» **What to produce**
Each line of the material below is to be written out exactly. Leave out any picture.

» **Information given**
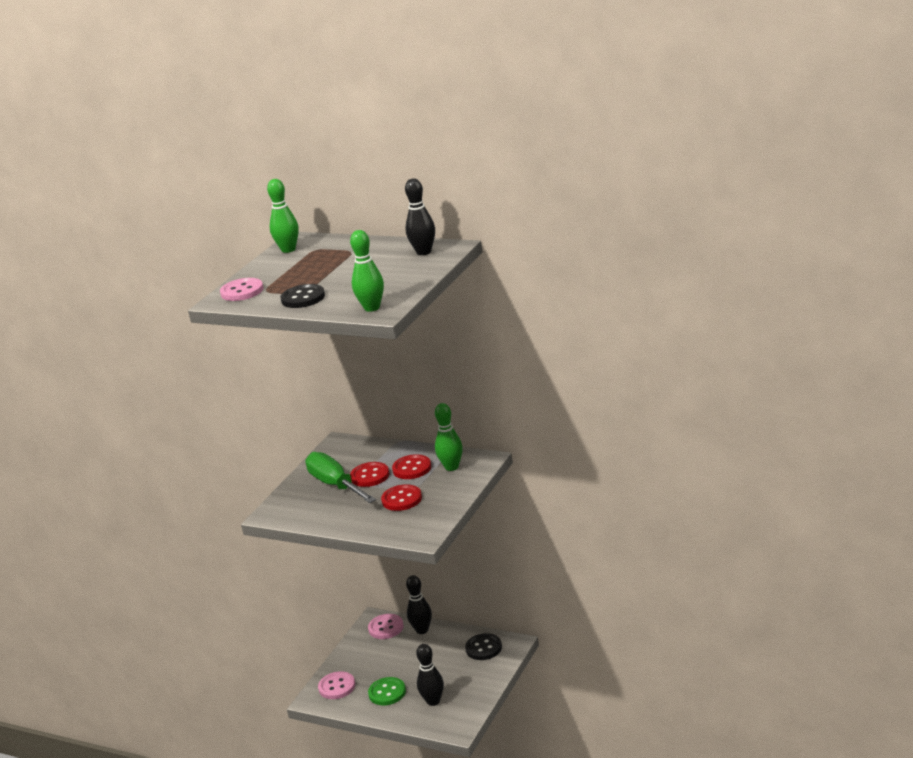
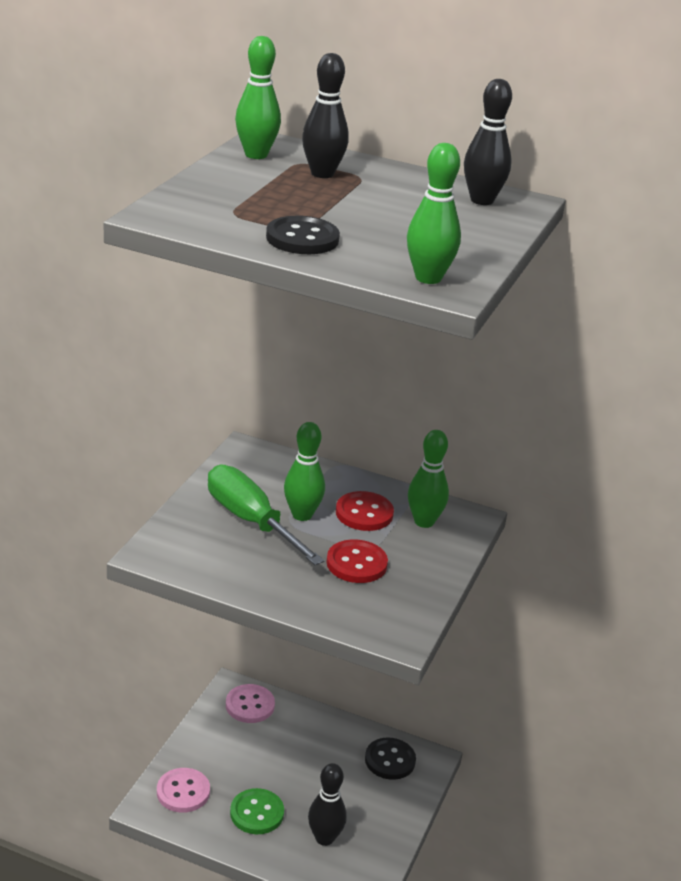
camera: 10 degrees left, 5 degrees up
(242, 291) = (193, 207): pink button -> none
(370, 476) = (302, 515): red button -> green bowling pin
(422, 630) = (301, 717): black bowling pin -> black bowling pin (322, 174)

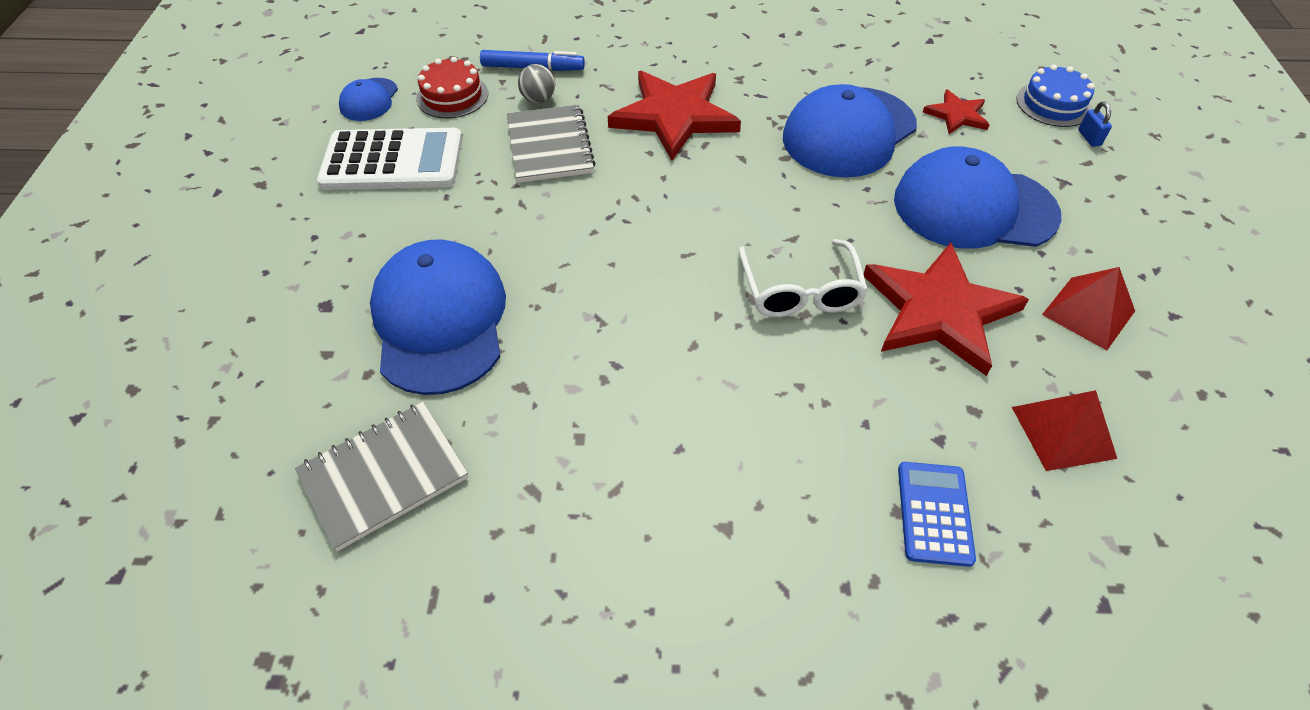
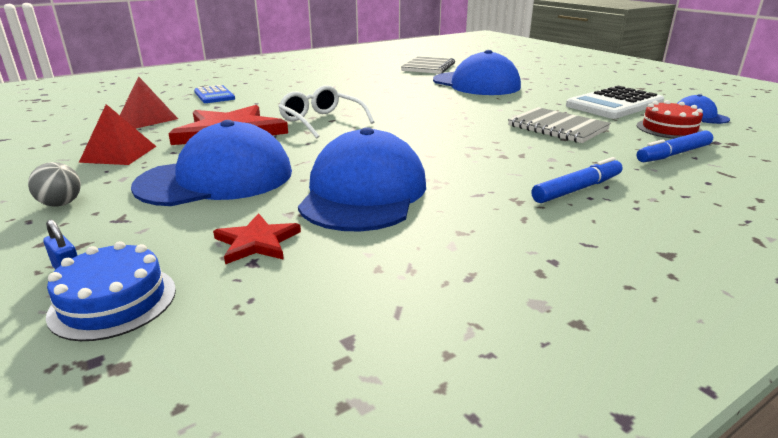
camera: 145 degrees right, 25 degrees down
(538, 99) = (621, 142): grey ball -> grey ball (61, 204)
(674, 116) = (516, 160): red star -> none
(680, 69) = (577, 189): none -> blue marker

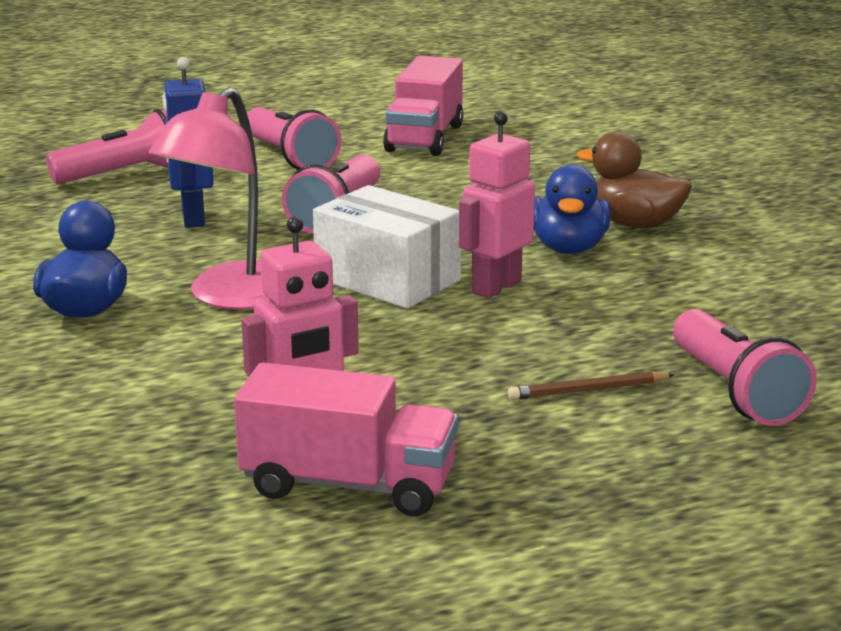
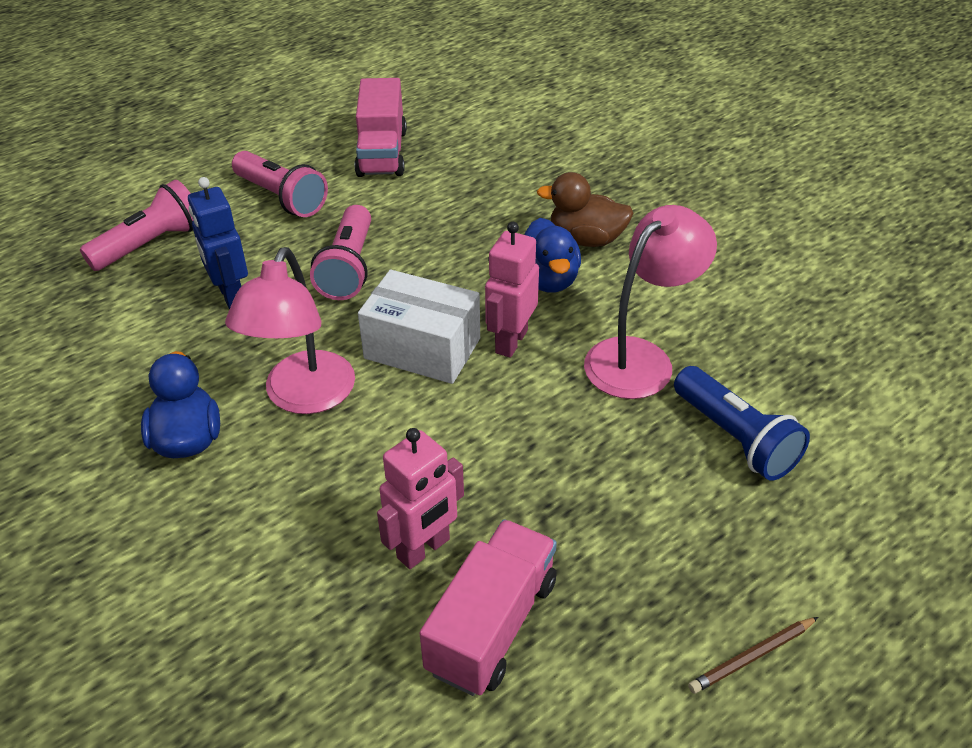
camera: 15 degrees left, 20 degrees up
(348, 485) = (492, 625): pink truck -> pink truck turned 60 degrees counterclockwise
(588, 390) = (628, 460): brown pencil -> brown pencil (752, 657)
(649, 318) = (640, 358): none -> pink lamp
(735, 392) = (735, 438): pink flashlight -> blue flashlight

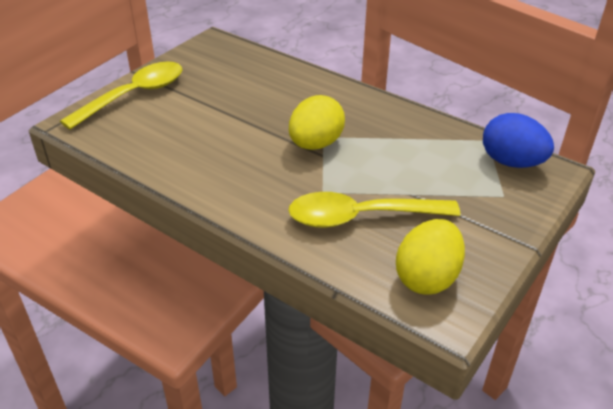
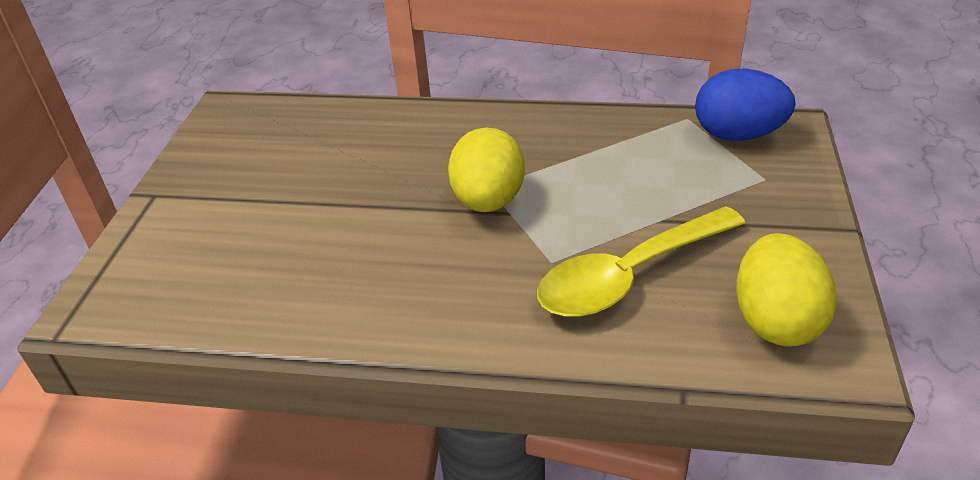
camera: 25 degrees left, 0 degrees up
(134, 95) = (166, 228): yellow spoon -> none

» **Output of the exercise**
camera: 10 degrees left, 5 degrees up
(242, 291) = (193, 207): pink button -> none
(370, 476) = (302, 515): red button -> green bowling pin
(422, 630) = (301, 717): black bowling pin -> black bowling pin (322, 174)

camera: 145 degrees right, 25 degrees down
(538, 99) = (621, 142): grey ball -> grey ball (61, 204)
(674, 116) = (516, 160): red star -> none
(680, 69) = (577, 189): none -> blue marker

camera: 15 degrees left, 20 degrees up
(348, 485) = (492, 625): pink truck -> pink truck turned 60 degrees counterclockwise
(588, 390) = (628, 460): brown pencil -> brown pencil (752, 657)
(649, 318) = (640, 358): none -> pink lamp
(735, 392) = (735, 438): pink flashlight -> blue flashlight

camera: 25 degrees left, 0 degrees up
(134, 95) = (166, 228): yellow spoon -> none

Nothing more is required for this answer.